● **Written task**:
Leave out the pictures and transcribe the rest of the records exactly.
********
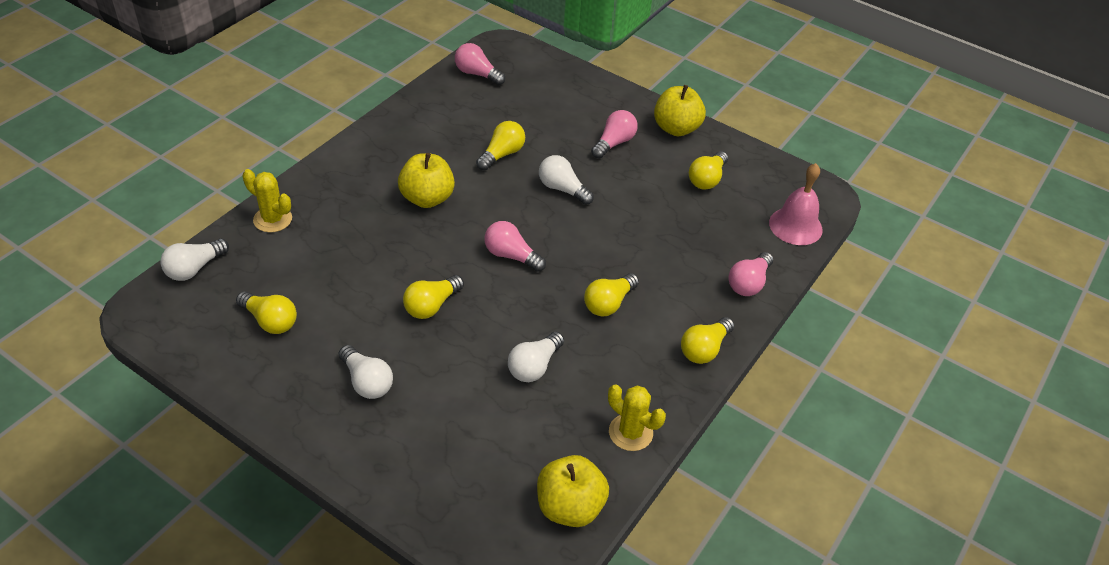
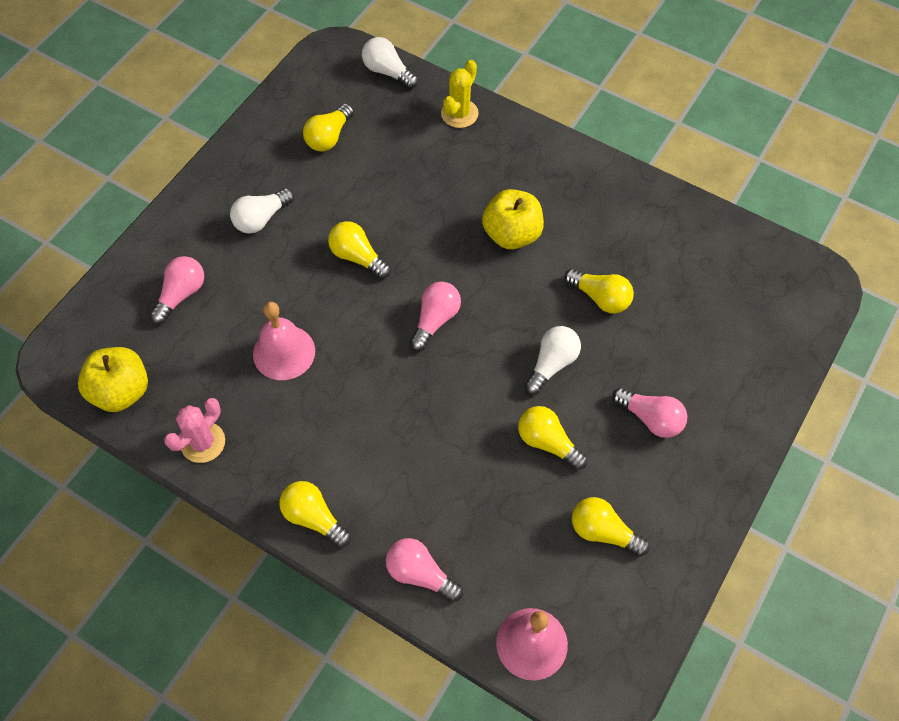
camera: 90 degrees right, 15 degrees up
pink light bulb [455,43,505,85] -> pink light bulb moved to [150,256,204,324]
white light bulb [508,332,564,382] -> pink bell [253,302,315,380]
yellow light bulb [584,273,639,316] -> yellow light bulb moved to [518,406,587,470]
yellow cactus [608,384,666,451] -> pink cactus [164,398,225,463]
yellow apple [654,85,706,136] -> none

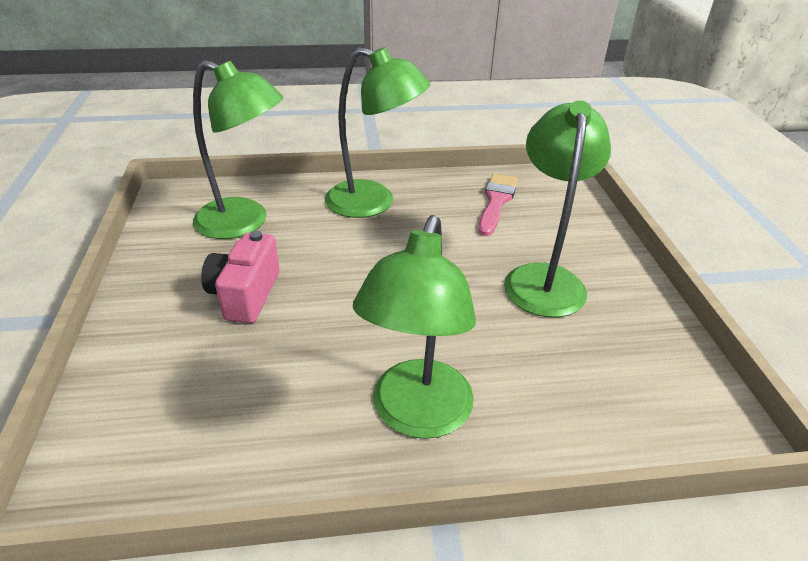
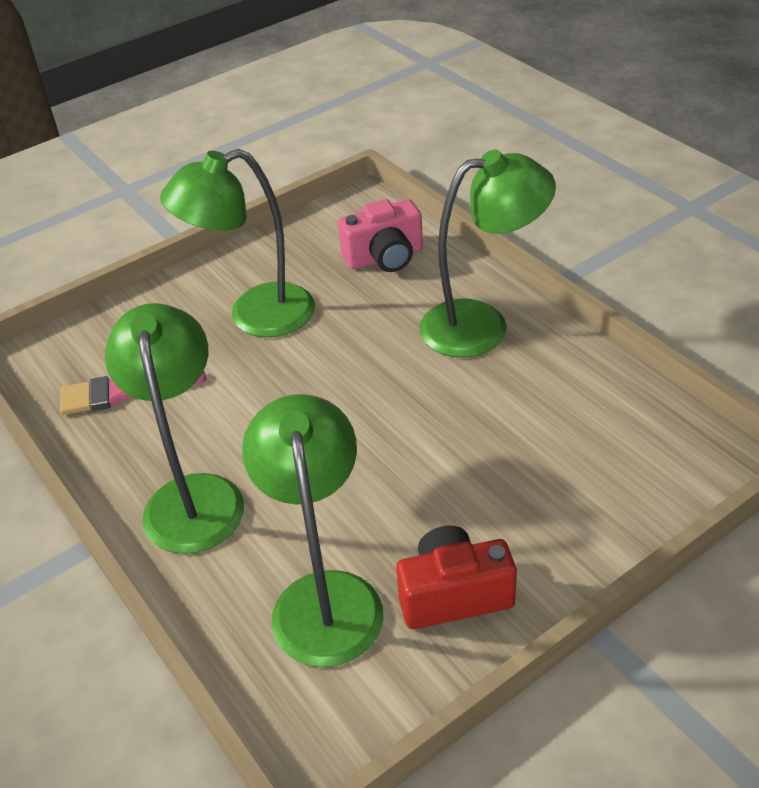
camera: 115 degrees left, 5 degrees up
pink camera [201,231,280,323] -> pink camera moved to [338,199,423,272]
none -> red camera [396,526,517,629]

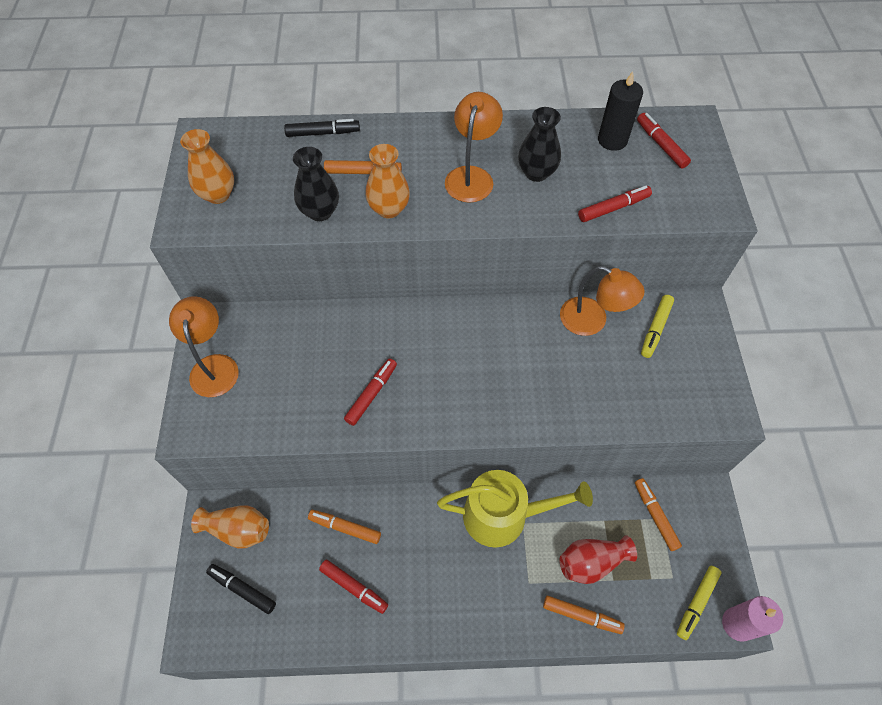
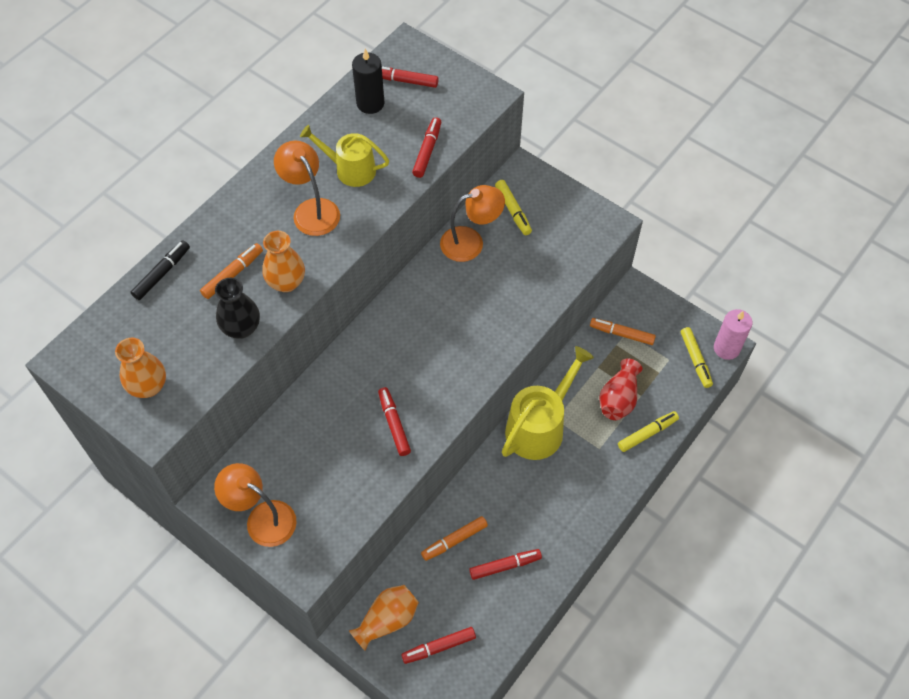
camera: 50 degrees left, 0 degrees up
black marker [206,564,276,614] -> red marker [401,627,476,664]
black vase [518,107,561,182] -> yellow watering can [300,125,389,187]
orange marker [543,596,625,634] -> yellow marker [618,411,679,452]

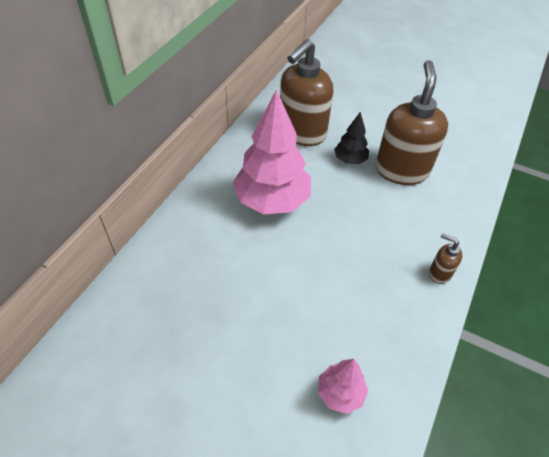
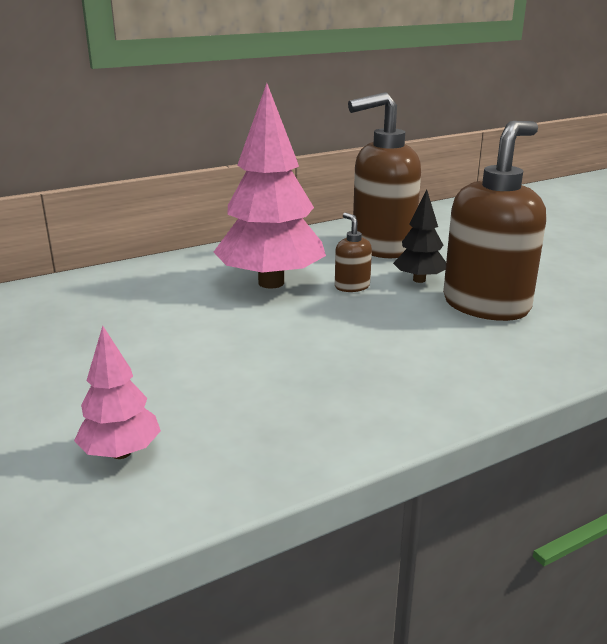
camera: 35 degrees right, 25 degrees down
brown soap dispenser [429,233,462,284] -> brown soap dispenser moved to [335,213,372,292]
********
● **Written answer**:
camera: 90 degrees right, 15 degrees up
pink light bulb [455,43,505,85] -> pink light bulb moved to [150,256,204,324]
white light bulb [508,332,564,382] -> pink bell [253,302,315,380]
yellow light bulb [584,273,639,316] -> yellow light bulb moved to [518,406,587,470]
yellow cactus [608,384,666,451] -> pink cactus [164,398,225,463]
yellow apple [654,85,706,136] -> none

camera: 115 degrees left, 5 degrees up
pink camera [201,231,280,323] -> pink camera moved to [338,199,423,272]
none -> red camera [396,526,517,629]

camera: 50 degrees left, 0 degrees up
black marker [206,564,276,614] -> red marker [401,627,476,664]
black vase [518,107,561,182] -> yellow watering can [300,125,389,187]
orange marker [543,596,625,634] -> yellow marker [618,411,679,452]

camera: 35 degrees right, 25 degrees down
brown soap dispenser [429,233,462,284] -> brown soap dispenser moved to [335,213,372,292]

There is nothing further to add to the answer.